» Data provided:
────────

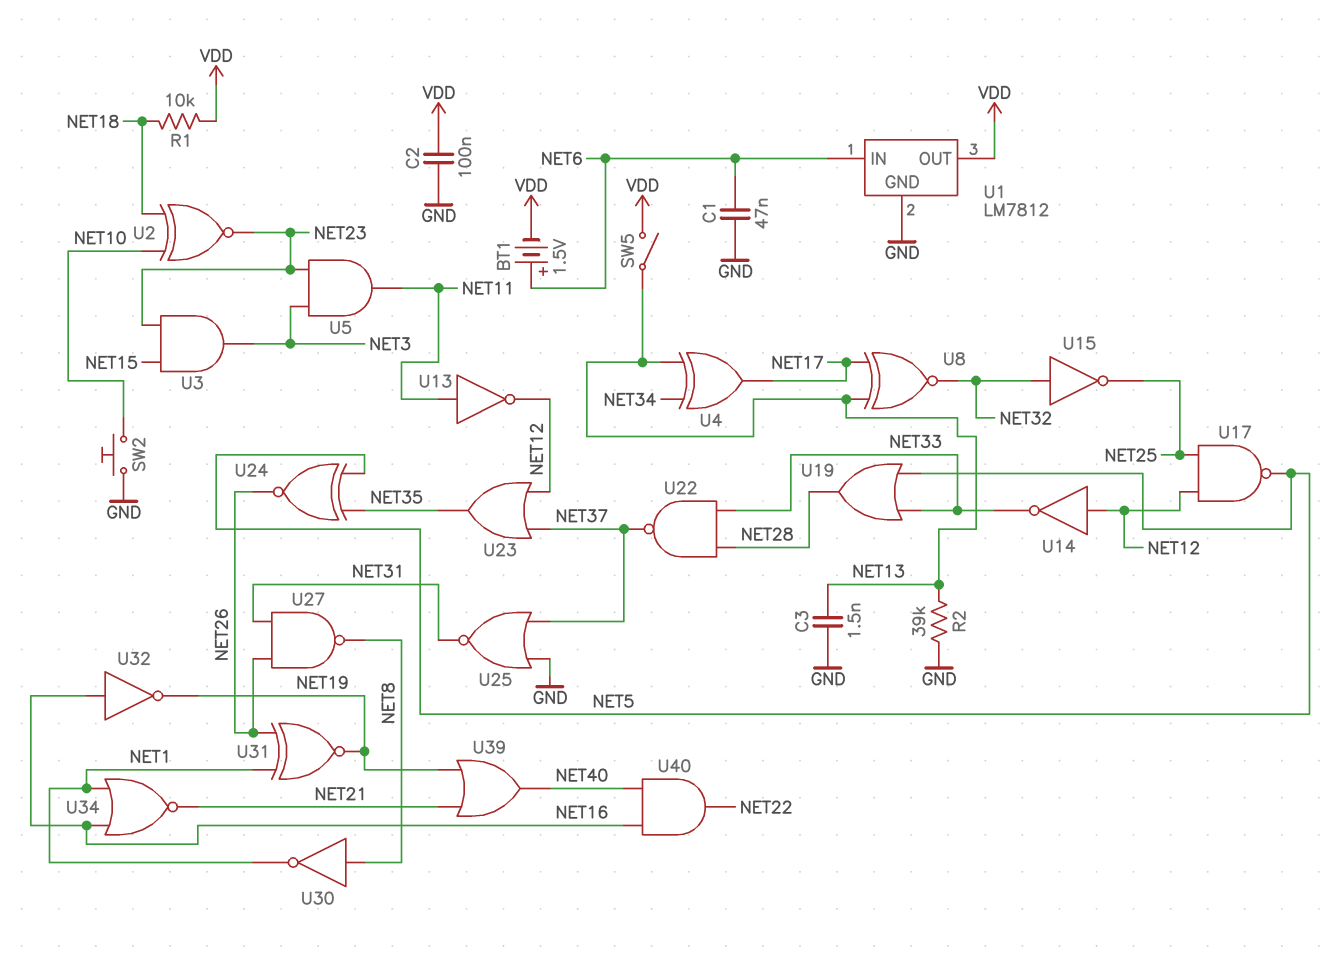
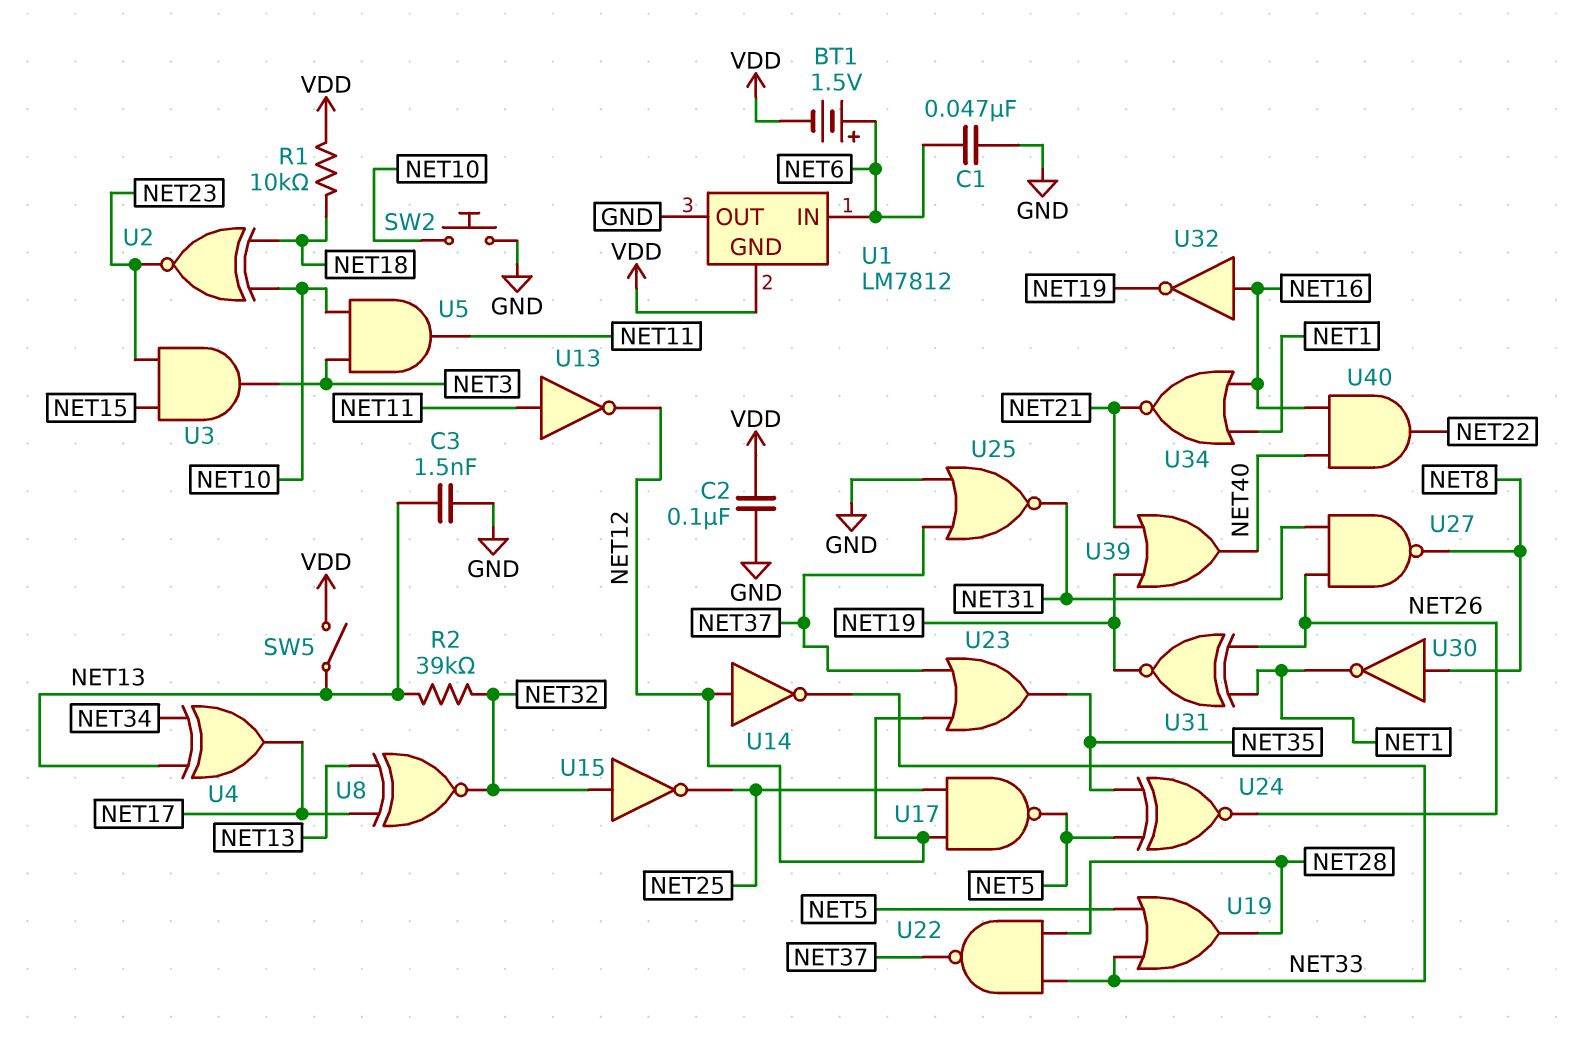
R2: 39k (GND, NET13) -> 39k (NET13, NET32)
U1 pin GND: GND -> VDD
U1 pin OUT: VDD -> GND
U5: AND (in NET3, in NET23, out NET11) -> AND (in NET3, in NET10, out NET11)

────────

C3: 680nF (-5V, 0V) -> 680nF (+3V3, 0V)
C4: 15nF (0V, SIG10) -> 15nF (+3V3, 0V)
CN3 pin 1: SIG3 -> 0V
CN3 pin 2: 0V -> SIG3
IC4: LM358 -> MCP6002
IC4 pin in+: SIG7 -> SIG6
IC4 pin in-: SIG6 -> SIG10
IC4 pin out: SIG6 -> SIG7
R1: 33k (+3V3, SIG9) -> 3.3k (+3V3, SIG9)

────────

» Activity: Extract the lines of the preceding material that run from the line with "IC4 pin in-: SIG6 -> SIG10" through the line with "R1: 33k (+3V3, SIG9) -> 3.3k (+3V3, SIG9)", inclusive, reproducing them exactly and adding nothing.

» Problem solution:
IC4 pin in-: SIG6 -> SIG10
IC4 pin out: SIG6 -> SIG7
R1: 33k (+3V3, SIG9) -> 3.3k (+3V3, SIG9)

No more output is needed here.